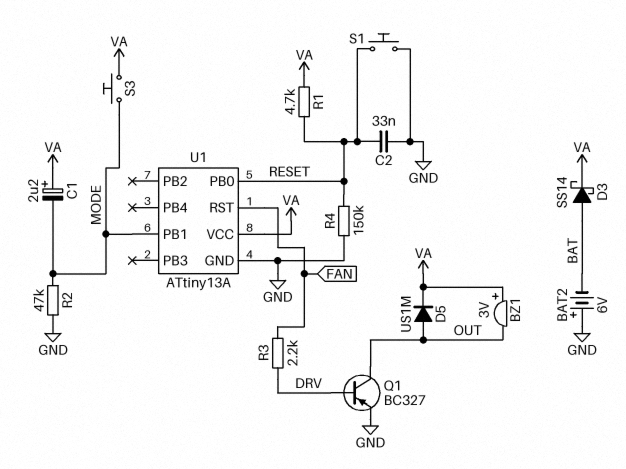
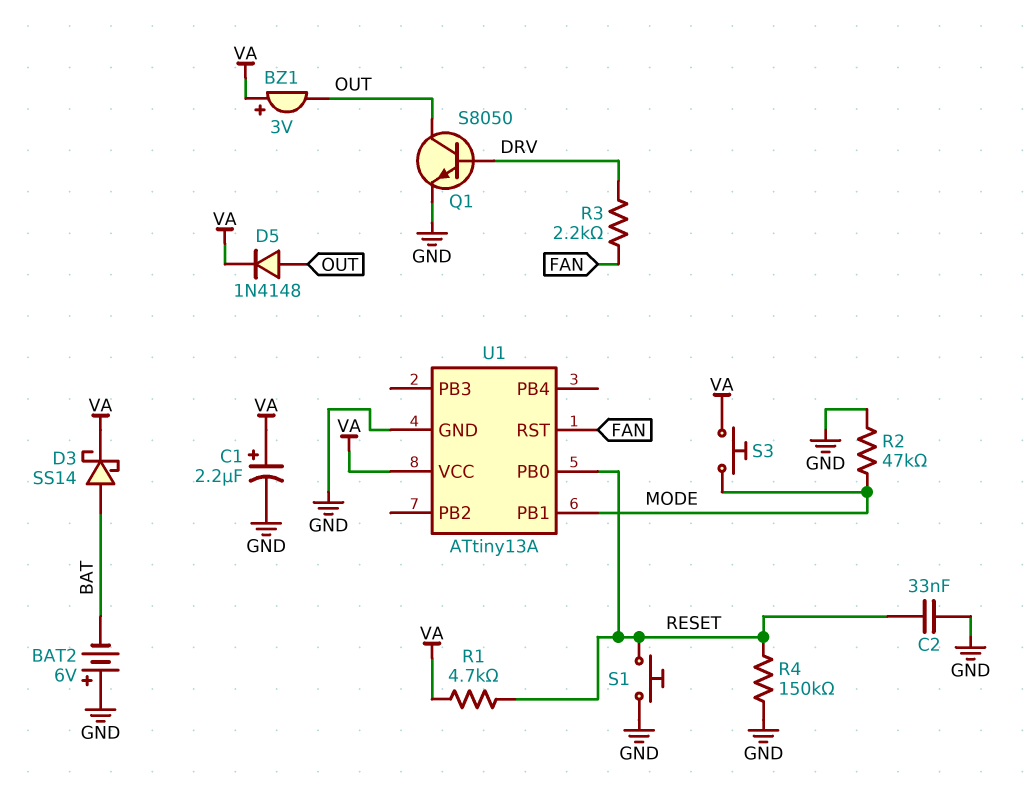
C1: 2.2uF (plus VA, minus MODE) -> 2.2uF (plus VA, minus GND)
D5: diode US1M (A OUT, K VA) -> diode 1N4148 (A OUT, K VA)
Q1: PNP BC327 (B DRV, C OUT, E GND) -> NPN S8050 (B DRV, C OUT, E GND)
--*--
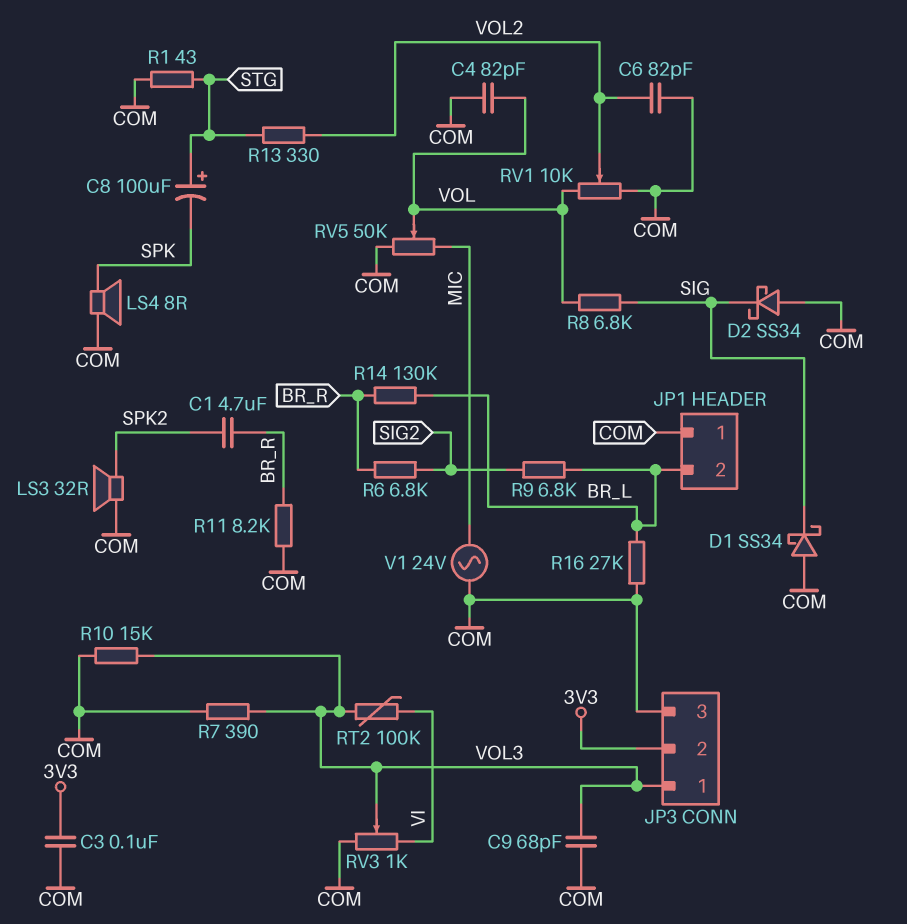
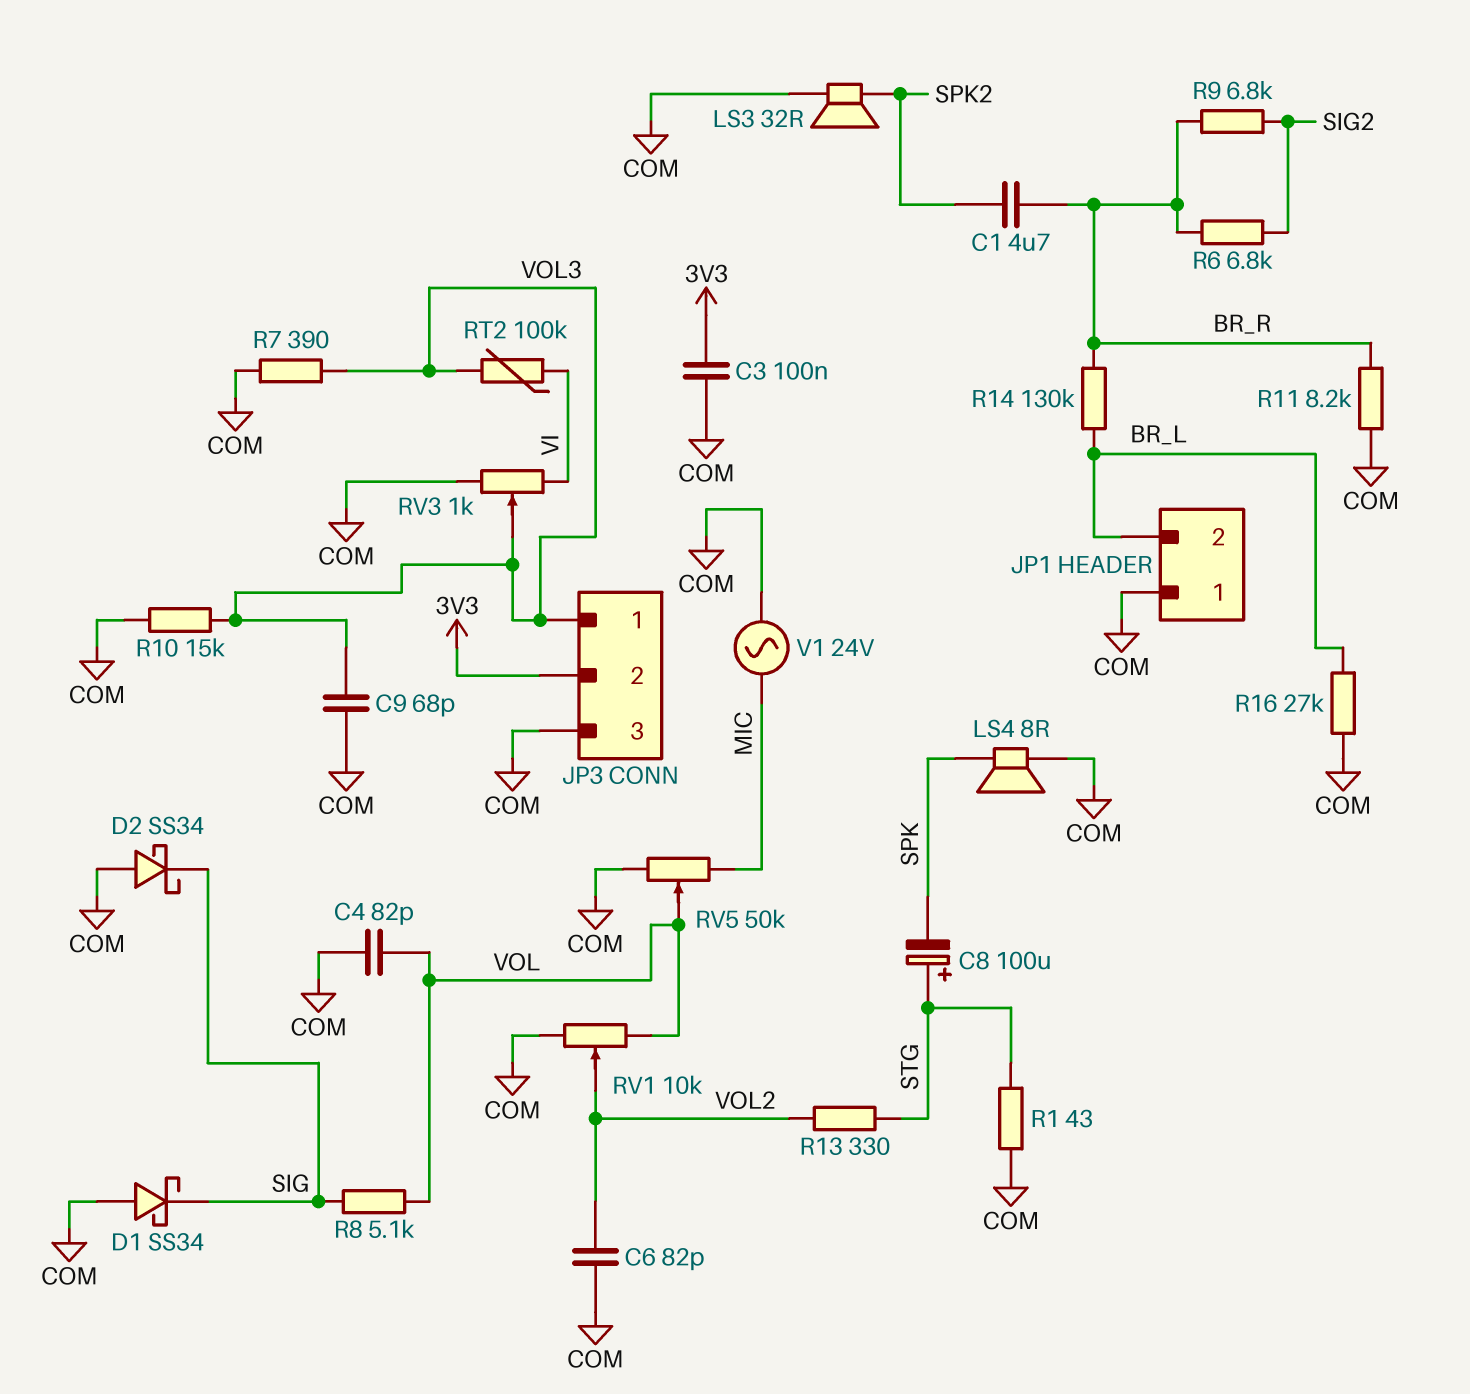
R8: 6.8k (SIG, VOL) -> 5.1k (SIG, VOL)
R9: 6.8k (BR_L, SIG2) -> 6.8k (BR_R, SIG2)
--*--
- _WORK TO BE COMPLETED_: Set down only the lines above that fall between the line holding "C1: 2.2uF (plus" and the line holding "Q1: PNP BC327", inclusive, keeping each exact.

- _SOLUTION TO THE PROBLEM_:
C1: 2.2uF (plus VA, minus MODE) -> 2.2uF (plus VA, minus GND)
D5: diode US1M (A OUT, K VA) -> diode 1N4148 (A OUT, K VA)
Q1: PNP BC327 (B DRV, C OUT, E GND) -> NPN S8050 (B DRV, C OUT, E GND)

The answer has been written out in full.